▶ _Work request_:
The whole listing below is to be copied exactly.

□ □ □

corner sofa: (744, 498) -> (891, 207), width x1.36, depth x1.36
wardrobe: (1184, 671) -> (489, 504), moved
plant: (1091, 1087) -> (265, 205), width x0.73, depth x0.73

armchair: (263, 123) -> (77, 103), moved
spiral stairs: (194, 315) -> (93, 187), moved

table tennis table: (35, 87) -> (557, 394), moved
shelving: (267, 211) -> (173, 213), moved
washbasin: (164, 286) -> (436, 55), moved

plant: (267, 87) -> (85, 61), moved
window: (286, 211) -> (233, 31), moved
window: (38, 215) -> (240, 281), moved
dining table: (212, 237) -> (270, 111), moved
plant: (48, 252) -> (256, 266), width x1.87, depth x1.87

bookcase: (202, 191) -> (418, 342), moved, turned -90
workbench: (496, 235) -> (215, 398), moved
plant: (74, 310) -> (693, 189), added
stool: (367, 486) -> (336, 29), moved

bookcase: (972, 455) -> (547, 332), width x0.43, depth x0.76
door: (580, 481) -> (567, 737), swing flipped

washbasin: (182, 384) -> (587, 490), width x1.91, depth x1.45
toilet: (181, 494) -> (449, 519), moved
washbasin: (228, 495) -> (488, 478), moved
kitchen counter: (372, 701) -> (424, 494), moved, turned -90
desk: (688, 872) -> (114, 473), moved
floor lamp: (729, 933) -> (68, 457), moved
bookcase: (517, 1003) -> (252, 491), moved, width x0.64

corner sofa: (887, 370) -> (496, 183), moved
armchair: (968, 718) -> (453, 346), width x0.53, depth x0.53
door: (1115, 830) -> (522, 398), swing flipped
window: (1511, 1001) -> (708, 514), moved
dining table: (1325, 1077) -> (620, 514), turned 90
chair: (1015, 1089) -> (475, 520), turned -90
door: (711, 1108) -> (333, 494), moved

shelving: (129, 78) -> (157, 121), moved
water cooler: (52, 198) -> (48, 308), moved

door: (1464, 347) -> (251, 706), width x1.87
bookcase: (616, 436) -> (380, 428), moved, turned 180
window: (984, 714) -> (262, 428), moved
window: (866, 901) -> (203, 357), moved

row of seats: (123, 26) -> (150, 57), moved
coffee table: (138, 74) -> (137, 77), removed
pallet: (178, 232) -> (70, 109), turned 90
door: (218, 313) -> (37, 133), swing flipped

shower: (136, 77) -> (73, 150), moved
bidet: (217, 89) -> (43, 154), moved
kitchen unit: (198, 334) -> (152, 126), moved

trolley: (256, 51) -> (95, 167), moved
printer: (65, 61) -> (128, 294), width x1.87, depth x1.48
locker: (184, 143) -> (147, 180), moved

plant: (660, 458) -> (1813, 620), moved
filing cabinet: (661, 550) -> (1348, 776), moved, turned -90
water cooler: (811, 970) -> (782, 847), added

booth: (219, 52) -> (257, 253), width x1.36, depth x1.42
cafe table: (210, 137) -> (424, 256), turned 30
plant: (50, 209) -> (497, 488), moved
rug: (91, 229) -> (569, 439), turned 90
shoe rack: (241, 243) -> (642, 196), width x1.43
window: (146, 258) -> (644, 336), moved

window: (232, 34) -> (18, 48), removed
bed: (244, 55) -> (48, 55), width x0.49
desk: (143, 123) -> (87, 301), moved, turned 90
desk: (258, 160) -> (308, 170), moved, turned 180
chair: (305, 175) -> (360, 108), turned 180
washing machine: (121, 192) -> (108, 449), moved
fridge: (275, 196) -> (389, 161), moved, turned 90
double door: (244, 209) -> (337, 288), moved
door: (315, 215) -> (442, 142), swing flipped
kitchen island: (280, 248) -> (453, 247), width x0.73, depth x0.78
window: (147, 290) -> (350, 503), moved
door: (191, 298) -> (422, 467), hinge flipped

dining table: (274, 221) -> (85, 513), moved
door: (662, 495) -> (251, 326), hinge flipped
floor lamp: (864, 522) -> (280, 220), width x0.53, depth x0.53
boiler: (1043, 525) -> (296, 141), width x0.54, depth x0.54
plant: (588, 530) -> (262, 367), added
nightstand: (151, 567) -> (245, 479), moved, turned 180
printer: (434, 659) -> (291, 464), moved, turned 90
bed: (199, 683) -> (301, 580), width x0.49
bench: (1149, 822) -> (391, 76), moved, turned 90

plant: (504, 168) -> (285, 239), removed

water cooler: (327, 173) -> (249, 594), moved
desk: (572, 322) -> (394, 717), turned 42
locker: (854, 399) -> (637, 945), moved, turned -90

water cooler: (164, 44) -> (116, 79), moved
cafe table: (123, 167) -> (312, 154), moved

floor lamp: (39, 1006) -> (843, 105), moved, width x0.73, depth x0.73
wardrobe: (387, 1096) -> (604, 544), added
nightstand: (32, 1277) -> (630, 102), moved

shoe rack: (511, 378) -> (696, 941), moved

□ □ □

▶ _Exercise output_:
corner sofa: (744, 498) -> (891, 207), width x1.36, depth x1.36
wardrobe: (1184, 671) -> (489, 504), moved
plant: (1091, 1087) -> (265, 205), width x0.73, depth x0.73

armchair: (263, 123) -> (77, 103), moved
spiral stairs: (194, 315) -> (93, 187), moved

table tennis table: (35, 87) -> (557, 394), moved
shelving: (267, 211) -> (173, 213), moved
washbasin: (164, 286) -> (436, 55), moved

plant: (267, 87) -> (85, 61), moved
window: (286, 211) -> (233, 31), moved
window: (38, 215) -> (240, 281), moved
dining table: (212, 237) -> (270, 111), moved
plant: (48, 252) -> (256, 266), width x1.87, depth x1.87

bookcase: (202, 191) -> (418, 342), moved, turned -90
workbench: (496, 235) -> (215, 398), moved
plant: (74, 310) -> (693, 189), added
stool: (367, 486) -> (336, 29), moved

bookcase: (972, 455) -> (547, 332), width x0.43, depth x0.76
door: (580, 481) -> (567, 737), swing flipped

washbasin: (182, 384) -> (587, 490), width x1.91, depth x1.45
toilet: (181, 494) -> (449, 519), moved
washbasin: (228, 495) -> (488, 478), moved
kitchen counter: (372, 701) -> (424, 494), moved, turned -90
desk: (688, 872) -> (114, 473), moved
floor lamp: (729, 933) -> (68, 457), moved
bookcase: (517, 1003) -> (252, 491), moved, width x0.64

corner sofa: (887, 370) -> (496, 183), moved
armchair: (968, 718) -> (453, 346), width x0.53, depth x0.53
door: (1115, 830) -> (522, 398), swing flipped
window: (1511, 1001) -> (708, 514), moved
dining table: (1325, 1077) -> (620, 514), turned 90
chair: (1015, 1089) -> (475, 520), turned -90
door: (711, 1108) -> (333, 494), moved

shelving: (129, 78) -> (157, 121), moved
water cooler: (52, 198) -> (48, 308), moved

door: (1464, 347) -> (251, 706), width x1.87
bookcase: (616, 436) -> (380, 428), moved, turned 180
window: (984, 714) -> (262, 428), moved
window: (866, 901) -> (203, 357), moved

row of seats: (123, 26) -> (150, 57), moved
coffee table: (138, 74) -> (137, 77), removed
pallet: (178, 232) -> (70, 109), turned 90
door: (218, 313) -> (37, 133), swing flipped

shower: (136, 77) -> (73, 150), moved
bidet: (217, 89) -> (43, 154), moved
kitchen unit: (198, 334) -> (152, 126), moved

trolley: (256, 51) -> (95, 167), moved
printer: (65, 61) -> (128, 294), width x1.87, depth x1.48
locker: (184, 143) -> (147, 180), moved

plant: (660, 458) -> (1813, 620), moved
filing cabinet: (661, 550) -> (1348, 776), moved, turned -90
water cooler: (811, 970) -> (782, 847), added

booth: (219, 52) -> (257, 253), width x1.36, depth x1.42
cafe table: (210, 137) -> (424, 256), turned 30
plant: (50, 209) -> (497, 488), moved
rug: (91, 229) -> (569, 439), turned 90
shoe rack: (241, 243) -> (642, 196), width x1.43
window: (146, 258) -> (644, 336), moved

window: (232, 34) -> (18, 48), removed
bed: (244, 55) -> (48, 55), width x0.49
desk: (143, 123) -> (87, 301), moved, turned 90
desk: (258, 160) -> (308, 170), moved, turned 180
chair: (305, 175) -> (360, 108), turned 180
washing machine: (121, 192) -> (108, 449), moved
fridge: (275, 196) -> (389, 161), moved, turned 90
double door: (244, 209) -> (337, 288), moved
door: (315, 215) -> (442, 142), swing flipped
kitchen island: (280, 248) -> (453, 247), width x0.73, depth x0.78
window: (147, 290) -> (350, 503), moved
door: (191, 298) -> (422, 467), hinge flipped

dining table: (274, 221) -> (85, 513), moved
door: (662, 495) -> (251, 326), hinge flipped
floor lamp: (864, 522) -> (280, 220), width x0.53, depth x0.53
boiler: (1043, 525) -> (296, 141), width x0.54, depth x0.54
plant: (588, 530) -> (262, 367), added
nightstand: (151, 567) -> (245, 479), moved, turned 180
printer: (434, 659) -> (291, 464), moved, turned 90
bed: (199, 683) -> (301, 580), width x0.49
bench: (1149, 822) -> (391, 76), moved, turned 90

plant: (504, 168) -> (285, 239), removed

water cooler: (327, 173) -> (249, 594), moved
desk: (572, 322) -> (394, 717), turned 42
locker: (854, 399) -> (637, 945), moved, turned -90

water cooler: (164, 44) -> (116, 79), moved
cafe table: (123, 167) -> (312, 154), moved

floor lamp: (39, 1006) -> (843, 105), moved, width x0.73, depth x0.73
wardrobe: (387, 1096) -> (604, 544), added
nightstand: (32, 1277) -> (630, 102), moved

shoe rack: (511, 378) -> (696, 941), moved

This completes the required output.